>>>>

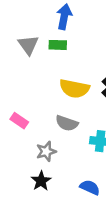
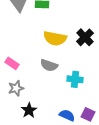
gray star: (46, 151) -> (16, 88), moved

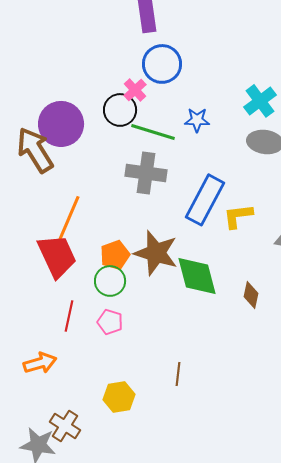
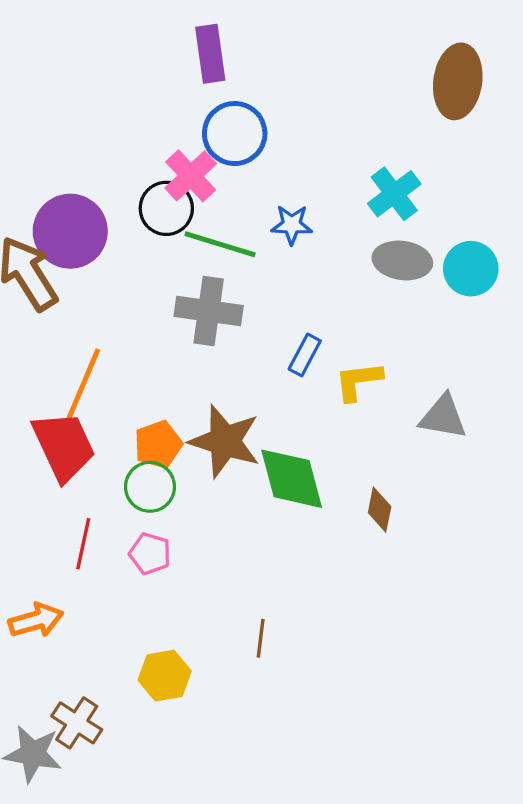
pink cross: (135, 90) -> (191, 176), size x1.4
blue rectangle: (205, 200) -> (305, 355), size x0.5

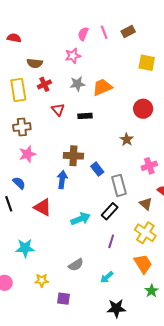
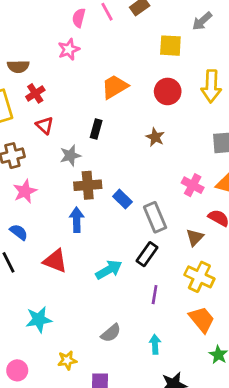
gray star: (77, 84) -> (70, 156), moved
red circle: (143, 109) -> (168, 91), moved
red triangle: (58, 110) -> (45, 125), moved
black rectangle: (85, 116) -> (96, 129), turned -64
brown star: (127, 139) -> (155, 137), moved
pink cross: (149, 166) -> (193, 185), turned -35
brown triangle: (146, 204) -> (195, 237), turned 40
cyan arrow: (107, 277) -> (155, 344), turned 136

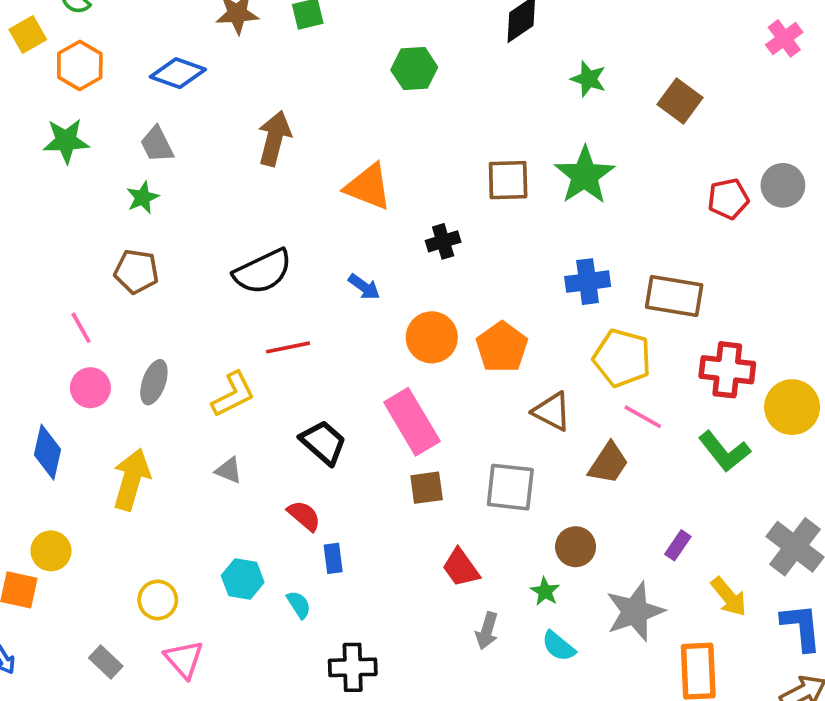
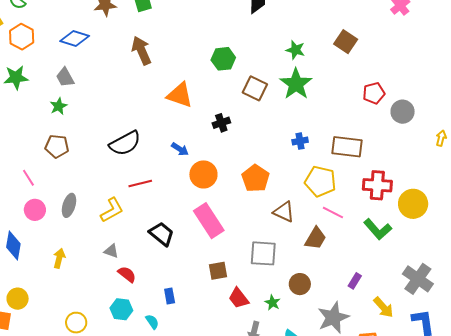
green hexagon: (414, 69) -> (223, 59), moved
green star: (588, 79) -> (295, 50), moved
brown arrow: (274, 138) -> (141, 51), moved, turned -36
brown square: (508, 180) -> (255, 88), turned 30
gray circle: (783, 185) -> (403, 112), moved
blue cross: (588, 282) -> (300, 141), size x0.7
orange circle: (432, 337) -> (203, 174), moved
yellow arrow: (131, 479) -> (59, 258), size x0.6
brown square: (427, 488) -> (218, 271), moved
red semicircle: (304, 516) -> (127, 274), moved
green star: (545, 591) -> (272, 303), moved

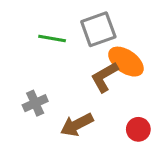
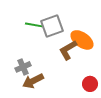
gray square: (98, 29) -> (52, 26), moved
brown arrow: (77, 125) -> (33, 81), moved

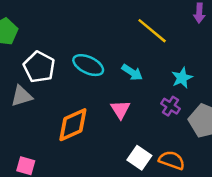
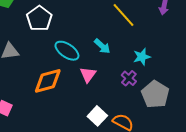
cyan ellipse: (88, 65) -> (67, 51), moved
white pentagon: (39, 67) -> (39, 18), moved

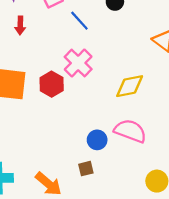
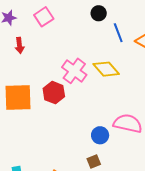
blue line: (79, 21) -> (118, 33), moved, turned 30
yellow diamond: (130, 86) -> (106, 69), moved, turned 68

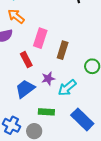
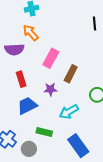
red rectangle: (26, 60) -> (21, 79), moved
purple star: (48, 79) -> (50, 89), moved

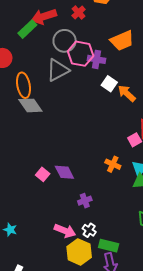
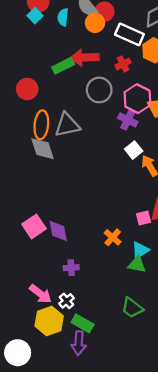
pink hexagon: (81, 54) -> (137, 99), moved
gray triangle: (58, 70) -> (67, 125), moved
pink square: (43, 174) -> (34, 226), size x1.5

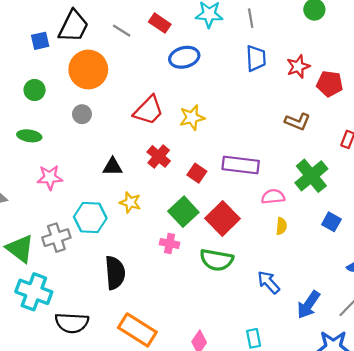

<<<<

Reproduce the material word for word. Skip every picture it holds.

gray star: (46, 151) -> (16, 88), moved

pink cross: (135, 90) -> (191, 176), size x1.4
blue rectangle: (205, 200) -> (305, 355), size x0.5

gray star: (77, 84) -> (70, 156), moved
red circle: (143, 109) -> (168, 91), moved
red triangle: (58, 110) -> (45, 125), moved
black rectangle: (85, 116) -> (96, 129), turned -64
brown star: (127, 139) -> (155, 137), moved
pink cross: (149, 166) -> (193, 185), turned -35
brown triangle: (146, 204) -> (195, 237), turned 40
cyan arrow: (107, 277) -> (155, 344), turned 136

green hexagon: (414, 69) -> (223, 59), moved
green star: (588, 79) -> (295, 50), moved
brown arrow: (274, 138) -> (141, 51), moved, turned -36
brown square: (508, 180) -> (255, 88), turned 30
gray circle: (783, 185) -> (403, 112), moved
blue cross: (588, 282) -> (300, 141), size x0.7
orange circle: (432, 337) -> (203, 174), moved
yellow arrow: (131, 479) -> (59, 258), size x0.6
brown square: (427, 488) -> (218, 271), moved
red semicircle: (304, 516) -> (127, 274), moved
green star: (545, 591) -> (272, 303), moved

gray square: (98, 29) -> (52, 26), moved
brown arrow: (77, 125) -> (33, 81), moved

cyan ellipse: (88, 65) -> (67, 51), moved
white pentagon: (39, 67) -> (39, 18), moved

blue line: (79, 21) -> (118, 33), moved, turned 30
yellow diamond: (130, 86) -> (106, 69), moved, turned 68

red rectangle: (26, 60) -> (21, 79), moved
purple star: (48, 79) -> (50, 89), moved

pink hexagon: (81, 54) -> (137, 99), moved
gray triangle: (58, 70) -> (67, 125), moved
pink square: (43, 174) -> (34, 226), size x1.5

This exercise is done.